**TASK GOAL**
Repeat the entries exactly as they are written.

DATA FOR PROCESSING START

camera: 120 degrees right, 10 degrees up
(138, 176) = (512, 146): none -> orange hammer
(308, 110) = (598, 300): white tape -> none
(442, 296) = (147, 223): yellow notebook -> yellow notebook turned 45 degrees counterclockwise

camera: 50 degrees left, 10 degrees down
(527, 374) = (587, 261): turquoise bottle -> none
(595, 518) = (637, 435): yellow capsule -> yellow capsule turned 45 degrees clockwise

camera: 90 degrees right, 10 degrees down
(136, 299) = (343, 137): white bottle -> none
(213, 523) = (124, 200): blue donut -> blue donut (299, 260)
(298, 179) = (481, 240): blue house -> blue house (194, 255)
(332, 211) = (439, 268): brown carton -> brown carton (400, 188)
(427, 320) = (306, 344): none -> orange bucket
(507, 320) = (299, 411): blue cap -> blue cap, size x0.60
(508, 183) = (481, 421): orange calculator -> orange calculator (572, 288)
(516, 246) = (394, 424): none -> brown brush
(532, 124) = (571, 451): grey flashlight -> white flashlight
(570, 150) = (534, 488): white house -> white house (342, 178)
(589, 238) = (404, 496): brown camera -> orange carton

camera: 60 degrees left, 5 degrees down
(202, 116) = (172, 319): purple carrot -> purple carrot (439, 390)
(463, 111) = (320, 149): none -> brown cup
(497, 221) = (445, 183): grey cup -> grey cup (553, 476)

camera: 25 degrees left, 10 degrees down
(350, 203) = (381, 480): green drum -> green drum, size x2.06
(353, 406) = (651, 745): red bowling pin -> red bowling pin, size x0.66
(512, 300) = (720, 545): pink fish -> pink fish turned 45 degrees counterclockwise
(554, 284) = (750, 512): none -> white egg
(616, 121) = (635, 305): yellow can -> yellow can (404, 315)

DATA FOR PROCESSING END

**RESPONSE AREA**
camera: 120 degrees right, 10 degrees up
(138, 176) = (512, 146): none -> orange hammer
(308, 110) = (598, 300): white tape -> none
(442, 296) = (147, 223): yellow notebook -> yellow notebook turned 45 degrees counterclockwise

camera: 50 degrees left, 10 degrees down
(527, 374) = (587, 261): turquoise bottle -> none
(595, 518) = (637, 435): yellow capsule -> yellow capsule turned 45 degrees clockwise

camera: 90 degrees right, 10 degrees down
(136, 299) = (343, 137): white bottle -> none
(213, 523) = (124, 200): blue donut -> blue donut (299, 260)
(298, 179) = (481, 240): blue house -> blue house (194, 255)
(332, 211) = (439, 268): brown carton -> brown carton (400, 188)
(427, 320) = (306, 344): none -> orange bucket
(507, 320) = (299, 411): blue cap -> blue cap, size x0.60
(508, 183) = (481, 421): orange calculator -> orange calculator (572, 288)
(516, 246) = (394, 424): none -> brown brush
(532, 124) = (571, 451): grey flashlight -> white flashlight
(570, 150) = (534, 488): white house -> white house (342, 178)
(589, 238) = (404, 496): brown camera -> orange carton

camera: 60 degrees left, 5 degrees down
(202, 116) = (172, 319): purple carrot -> purple carrot (439, 390)
(463, 111) = (320, 149): none -> brown cup
(497, 221) = (445, 183): grey cup -> grey cup (553, 476)

camera: 25 degrees left, 10 degrees down
(350, 203) = (381, 480): green drum -> green drum, size x2.06
(353, 406) = (651, 745): red bowling pin -> red bowling pin, size x0.66
(512, 300) = (720, 545): pink fish -> pink fish turned 45 degrees counterclockwise
(554, 284) = (750, 512): none -> white egg
(616, 121) = (635, 305): yellow can -> yellow can (404, 315)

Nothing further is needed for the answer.